** Stored data follows **

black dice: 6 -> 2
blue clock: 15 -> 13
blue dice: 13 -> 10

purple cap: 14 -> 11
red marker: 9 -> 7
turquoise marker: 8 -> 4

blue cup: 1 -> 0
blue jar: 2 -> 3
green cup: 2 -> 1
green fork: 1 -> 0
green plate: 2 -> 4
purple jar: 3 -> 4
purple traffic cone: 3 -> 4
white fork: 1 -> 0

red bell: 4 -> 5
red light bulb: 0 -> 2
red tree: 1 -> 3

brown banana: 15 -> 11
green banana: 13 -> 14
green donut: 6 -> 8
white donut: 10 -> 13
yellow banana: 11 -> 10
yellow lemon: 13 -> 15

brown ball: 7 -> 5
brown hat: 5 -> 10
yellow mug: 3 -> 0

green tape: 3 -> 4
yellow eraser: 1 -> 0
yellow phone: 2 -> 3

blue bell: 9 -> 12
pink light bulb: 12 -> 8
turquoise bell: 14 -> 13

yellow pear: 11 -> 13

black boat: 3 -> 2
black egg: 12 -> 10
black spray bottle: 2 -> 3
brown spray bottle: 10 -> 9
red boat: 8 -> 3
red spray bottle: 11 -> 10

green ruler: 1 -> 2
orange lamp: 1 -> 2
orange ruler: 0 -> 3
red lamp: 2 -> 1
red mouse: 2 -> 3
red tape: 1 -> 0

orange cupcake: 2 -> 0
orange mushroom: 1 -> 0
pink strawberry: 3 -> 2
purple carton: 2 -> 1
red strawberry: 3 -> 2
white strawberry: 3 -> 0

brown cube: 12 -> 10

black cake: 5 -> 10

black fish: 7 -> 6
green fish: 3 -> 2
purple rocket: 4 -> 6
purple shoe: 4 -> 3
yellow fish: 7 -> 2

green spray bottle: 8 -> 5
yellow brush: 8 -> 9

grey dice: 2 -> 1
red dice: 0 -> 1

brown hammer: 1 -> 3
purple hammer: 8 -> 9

** End of Stored data **

Exercise description> Nothing should appear in the answer except the lines from the one containing "red light bulb: 0 -> 2" to the end of the data above, reproduced exactly.

Task solution>
red light bulb: 0 -> 2
red tree: 1 -> 3

brown banana: 15 -> 11
green banana: 13 -> 14
green donut: 6 -> 8
white donut: 10 -> 13
yellow banana: 11 -> 10
yellow lemon: 13 -> 15

brown ball: 7 -> 5
brown hat: 5 -> 10
yellow mug: 3 -> 0

green tape: 3 -> 4
yellow eraser: 1 -> 0
yellow phone: 2 -> 3

blue bell: 9 -> 12
pink light bulb: 12 -> 8
turquoise bell: 14 -> 13

yellow pear: 11 -> 13

black boat: 3 -> 2
black egg: 12 -> 10
black spray bottle: 2 -> 3
brown spray bottle: 10 -> 9
red boat: 8 -> 3
red spray bottle: 11 -> 10

green ruler: 1 -> 2
orange lamp: 1 -> 2
orange ruler: 0 -> 3
red lamp: 2 -> 1
red mouse: 2 -> 3
red tape: 1 -> 0

orange cupcake: 2 -> 0
orange mushroom: 1 -> 0
pink strawberry: 3 -> 2
purple carton: 2 -> 1
red strawberry: 3 -> 2
white strawberry: 3 -> 0

brown cube: 12 -> 10

black cake: 5 -> 10

black fish: 7 -> 6
green fish: 3 -> 2
purple rocket: 4 -> 6
purple shoe: 4 -> 3
yellow fish: 7 -> 2

green spray bottle: 8 -> 5
yellow brush: 8 -> 9

grey dice: 2 -> 1
red dice: 0 -> 1

brown hammer: 1 -> 3
purple hammer: 8 -> 9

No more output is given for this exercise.